● Work to complete: Only one stretch of the data below should be repeated: the lines from the line containing "C10: 680uF (0V, n11)" through the line containing "V1: AC 1V (0V, n22) -> AC 100mV (0V, n22)", inclusive, exactly as they are.

● Exercise materials:

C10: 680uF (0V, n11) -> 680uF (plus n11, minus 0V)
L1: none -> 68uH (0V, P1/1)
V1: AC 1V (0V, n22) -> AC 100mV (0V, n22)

...

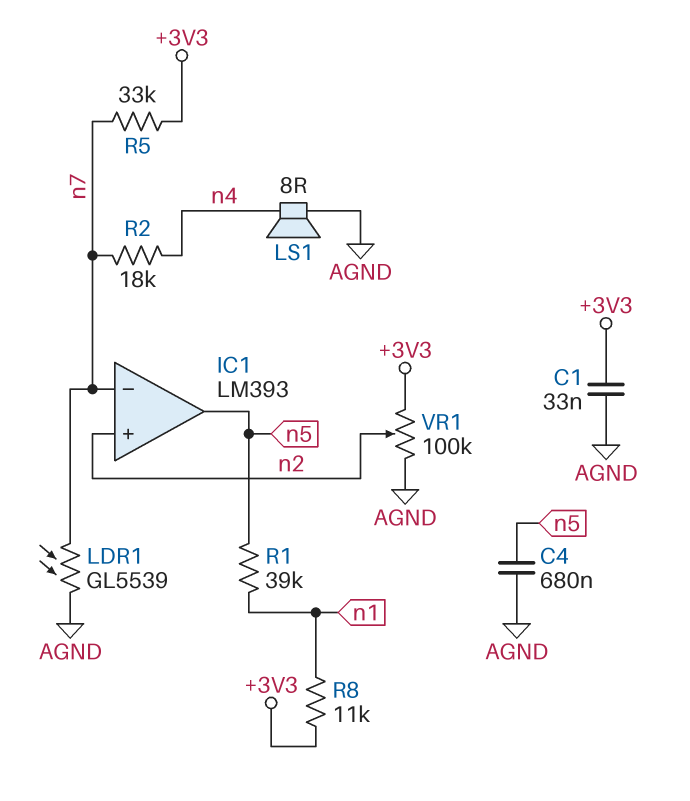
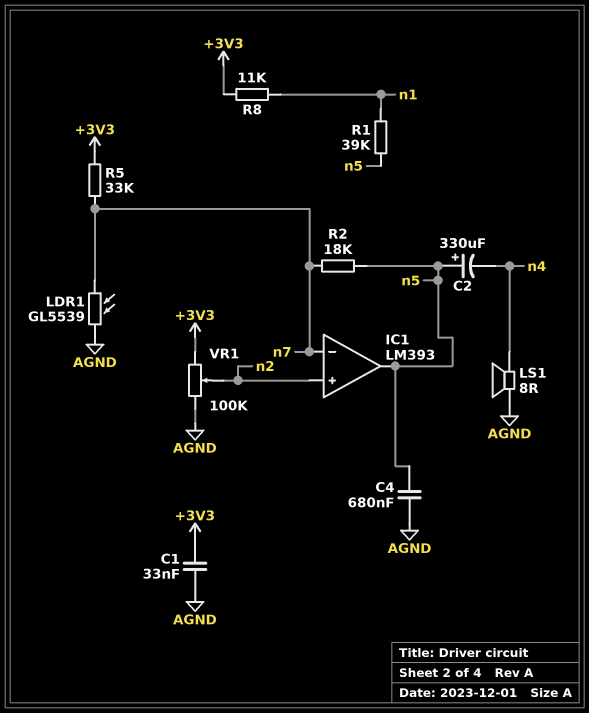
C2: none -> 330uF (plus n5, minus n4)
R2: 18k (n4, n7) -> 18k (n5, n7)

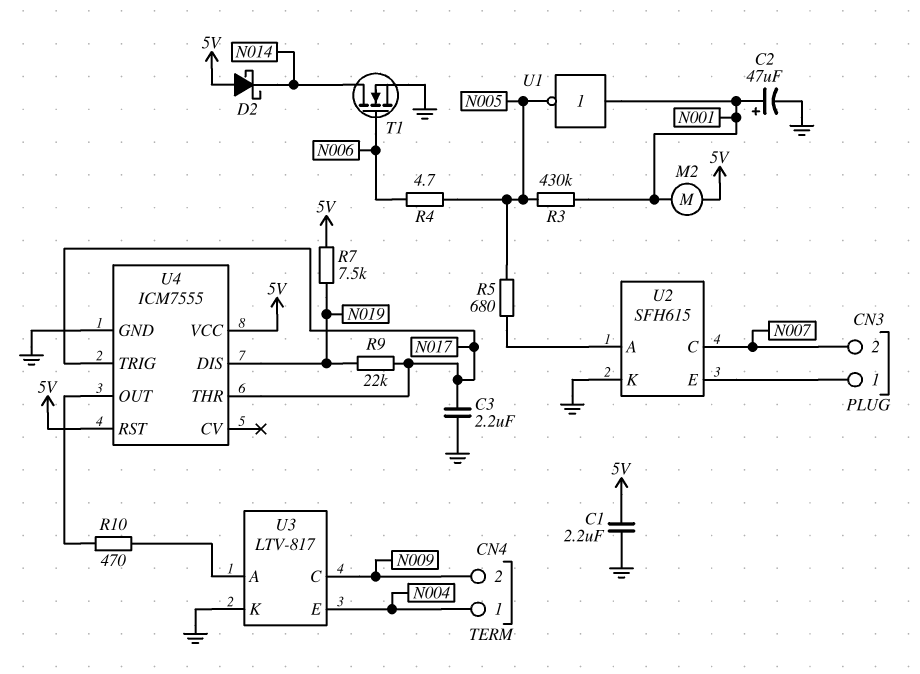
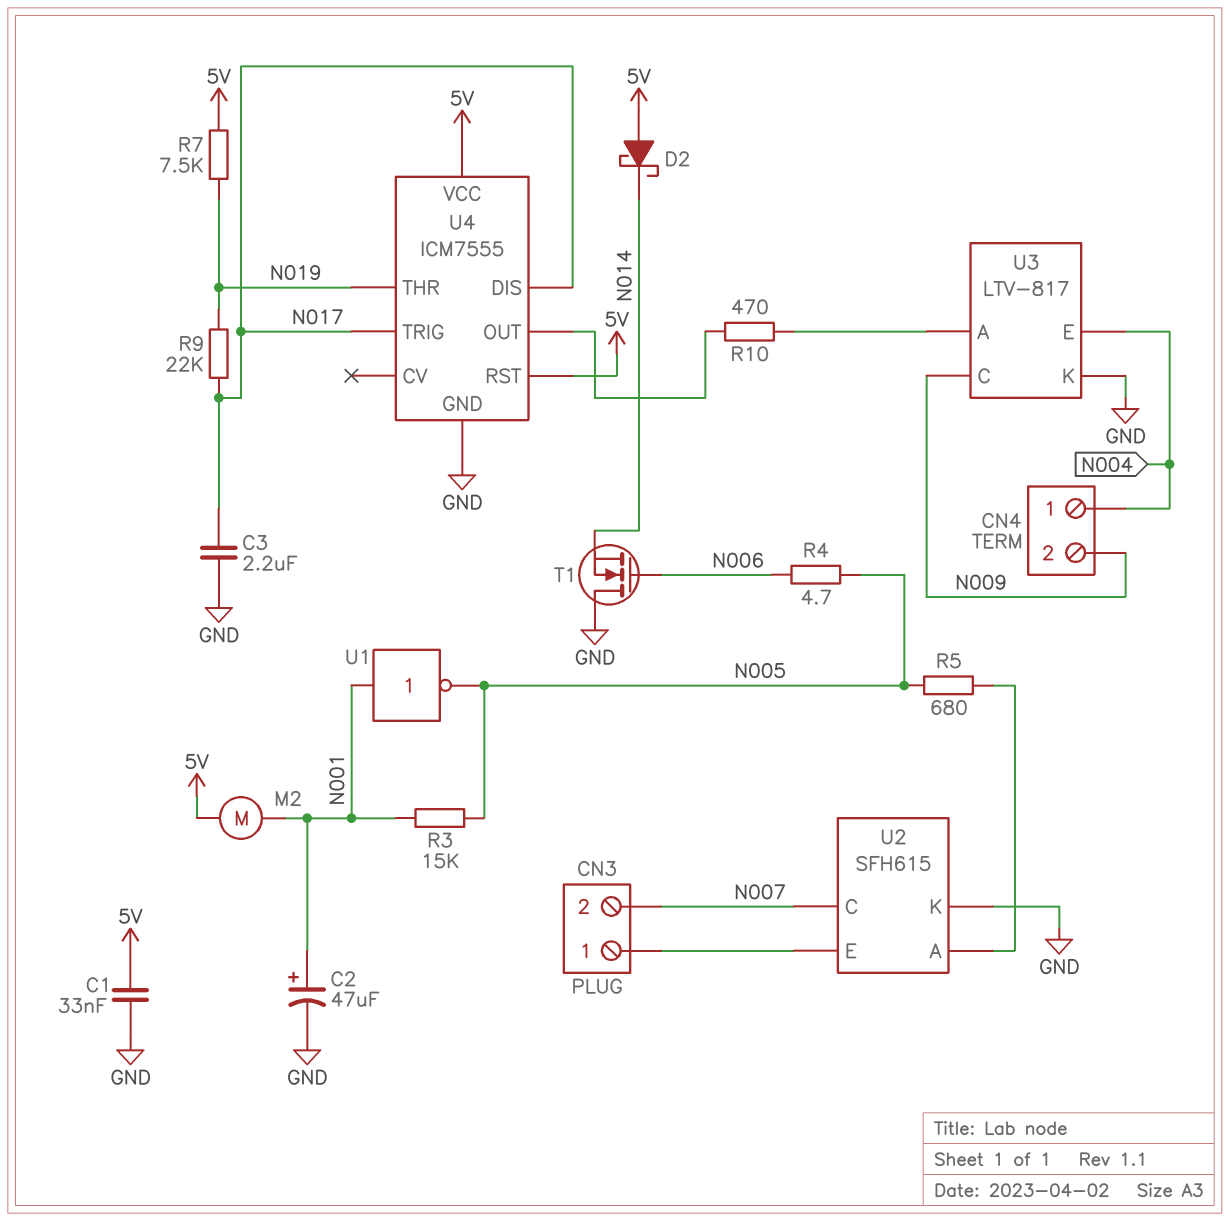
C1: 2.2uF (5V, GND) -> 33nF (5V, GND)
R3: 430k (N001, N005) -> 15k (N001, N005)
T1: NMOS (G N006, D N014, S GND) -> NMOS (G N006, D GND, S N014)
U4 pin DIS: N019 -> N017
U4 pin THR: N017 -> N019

● Answer box:
C10: 680uF (0V, n11) -> 680uF (plus n11, minus 0V)
L1: none -> 68uH (0V, P1/1)
V1: AC 1V (0V, n22) -> AC 100mV (0V, n22)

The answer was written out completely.